* **What you will do**
For the data that follows, report how many lines contain the word "brown", and nothing else.

* **Data for this task**

/---

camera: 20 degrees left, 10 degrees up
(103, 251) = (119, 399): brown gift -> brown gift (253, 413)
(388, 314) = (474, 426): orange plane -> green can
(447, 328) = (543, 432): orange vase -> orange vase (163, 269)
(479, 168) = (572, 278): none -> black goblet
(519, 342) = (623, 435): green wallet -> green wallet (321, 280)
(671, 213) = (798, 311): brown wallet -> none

\---
/---

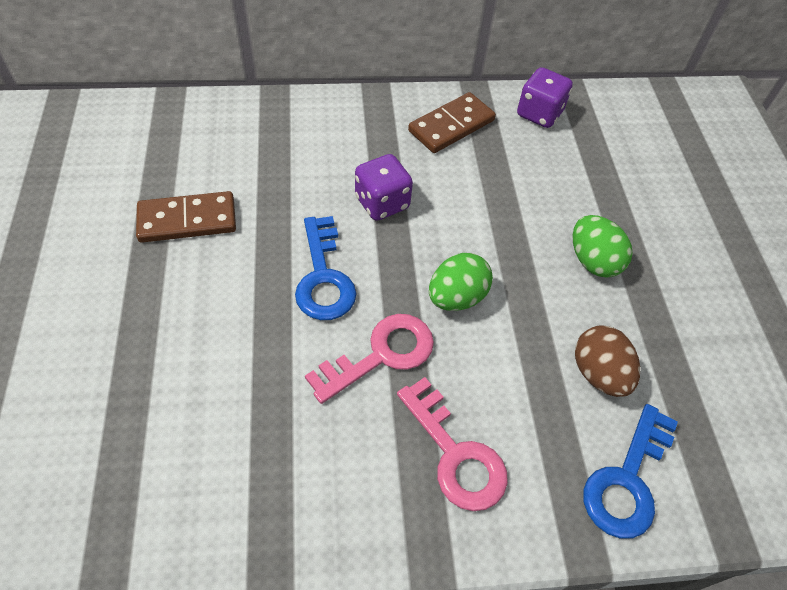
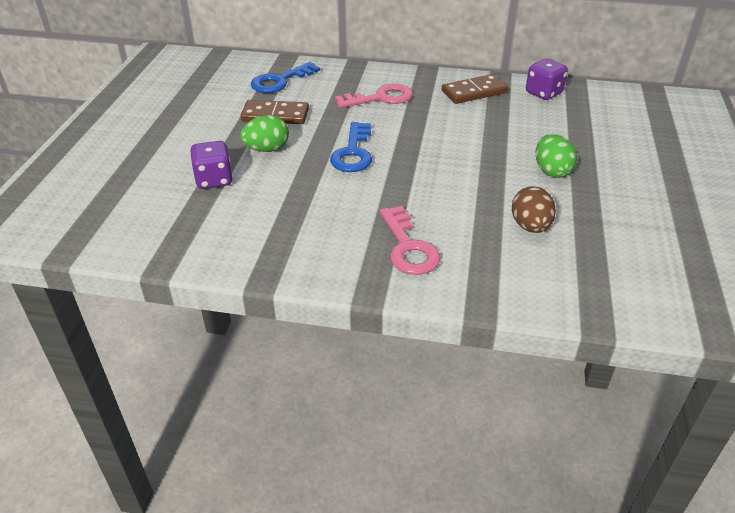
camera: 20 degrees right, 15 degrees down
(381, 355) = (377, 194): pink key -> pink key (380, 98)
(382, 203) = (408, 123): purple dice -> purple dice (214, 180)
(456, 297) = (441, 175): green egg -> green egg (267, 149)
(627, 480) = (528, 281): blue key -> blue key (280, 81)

\---
/---

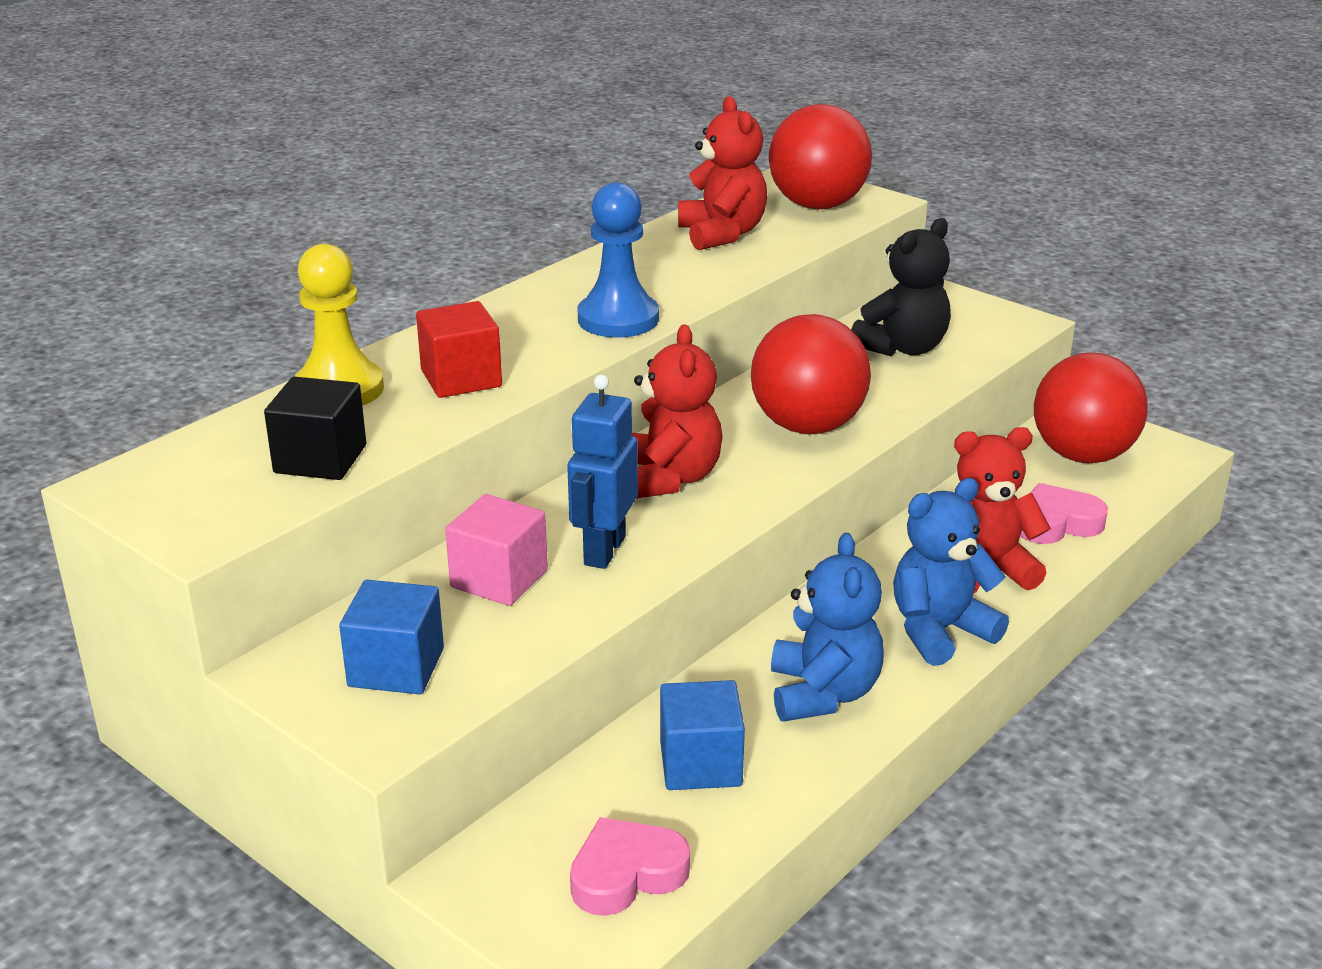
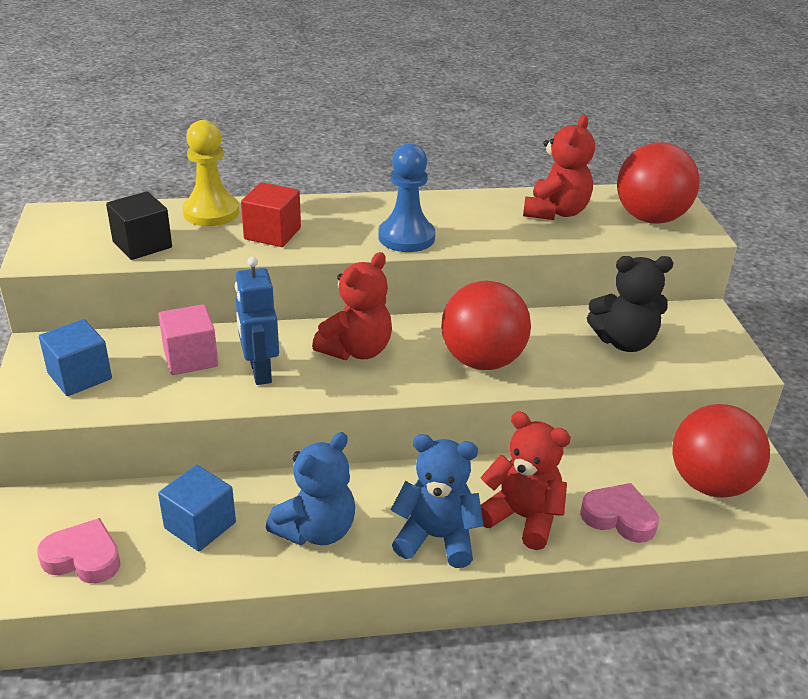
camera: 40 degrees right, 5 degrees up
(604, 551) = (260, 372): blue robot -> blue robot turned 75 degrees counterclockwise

\---

* **Task output**
2